### [INSTRUCTIONS FOR THE TASK]
Transcribe every one of the records below word for word, keeping each line in its original order.

### [RECORDS FOR THIS TASK]

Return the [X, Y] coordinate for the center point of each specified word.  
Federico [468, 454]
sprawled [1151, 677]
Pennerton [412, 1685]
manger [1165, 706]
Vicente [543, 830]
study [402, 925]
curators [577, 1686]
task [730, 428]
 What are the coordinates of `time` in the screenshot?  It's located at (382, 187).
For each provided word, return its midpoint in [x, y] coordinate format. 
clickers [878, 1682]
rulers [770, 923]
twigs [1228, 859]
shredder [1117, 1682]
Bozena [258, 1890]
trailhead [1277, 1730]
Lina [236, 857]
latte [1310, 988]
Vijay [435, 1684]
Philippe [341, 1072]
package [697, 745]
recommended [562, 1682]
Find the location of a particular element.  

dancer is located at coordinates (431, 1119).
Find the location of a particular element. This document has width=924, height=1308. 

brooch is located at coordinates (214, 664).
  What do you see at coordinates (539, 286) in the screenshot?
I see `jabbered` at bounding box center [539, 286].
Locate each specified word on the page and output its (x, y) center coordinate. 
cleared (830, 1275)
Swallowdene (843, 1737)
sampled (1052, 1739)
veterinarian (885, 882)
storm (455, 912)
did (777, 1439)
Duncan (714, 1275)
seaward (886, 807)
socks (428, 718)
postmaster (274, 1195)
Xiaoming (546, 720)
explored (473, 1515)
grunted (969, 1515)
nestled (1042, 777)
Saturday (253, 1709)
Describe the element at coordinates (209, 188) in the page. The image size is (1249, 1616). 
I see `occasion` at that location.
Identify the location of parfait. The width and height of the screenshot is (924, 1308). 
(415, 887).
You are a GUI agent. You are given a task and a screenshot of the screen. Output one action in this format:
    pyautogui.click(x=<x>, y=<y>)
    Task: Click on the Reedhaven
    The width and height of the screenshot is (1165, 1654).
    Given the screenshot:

### [WORKED SOLUTION]
Return the [X, Y] coordinate for the center point of each specified word.  
Federico [468, 454]
sprawled [1151, 677]
Pennerton [412, 1685]
manger [1165, 706]
Vicente [543, 830]
study [402, 925]
curators [577, 1686]
task [730, 428]
 What are the coordinates of `time` in the screenshot?  It's located at (382, 187).
For each provided word, return its midpoint in [x, y] coordinate format. 
clickers [878, 1682]
rulers [770, 923]
twigs [1228, 859]
shredder [1117, 1682]
Bozena [258, 1890]
trailhead [1277, 1730]
Lina [236, 857]
latte [1310, 988]
Vijay [435, 1684]
Philippe [341, 1072]
package [697, 745]
recommended [562, 1682]
Find the location of a particular element.  

dancer is located at coordinates (431, 1119).
Find the location of a particular element. This document has width=924, height=1308. 

brooch is located at coordinates (214, 664).
  What do you see at coordinates (539, 286) in the screenshot?
I see `jabbered` at bounding box center [539, 286].
Locate each specified word on the page and output its (x, y) center coordinate. 
cleared (830, 1275)
Swallowdene (843, 1737)
sampled (1052, 1739)
veterinarian (885, 882)
storm (455, 912)
did (777, 1439)
Duncan (714, 1275)
seaward (886, 807)
socks (428, 718)
postmaster (274, 1195)
Xiaoming (546, 720)
explored (473, 1515)
grunted (969, 1515)
nestled (1042, 777)
Saturday (253, 1709)
Describe the element at coordinates (209, 188) in the page. The image size is (1249, 1616). 
I see `occasion` at that location.
Identify the location of parfait. The width and height of the screenshot is (924, 1308). 
(415, 887).
You are a GUI agent. You are given a task and a screenshot of the screen. Output one action in this format:
    pyautogui.click(x=<x>, y=<y>)
    Task: Click on the Reedhaven
    The width and height of the screenshot is (1165, 1654).
    Given the screenshot:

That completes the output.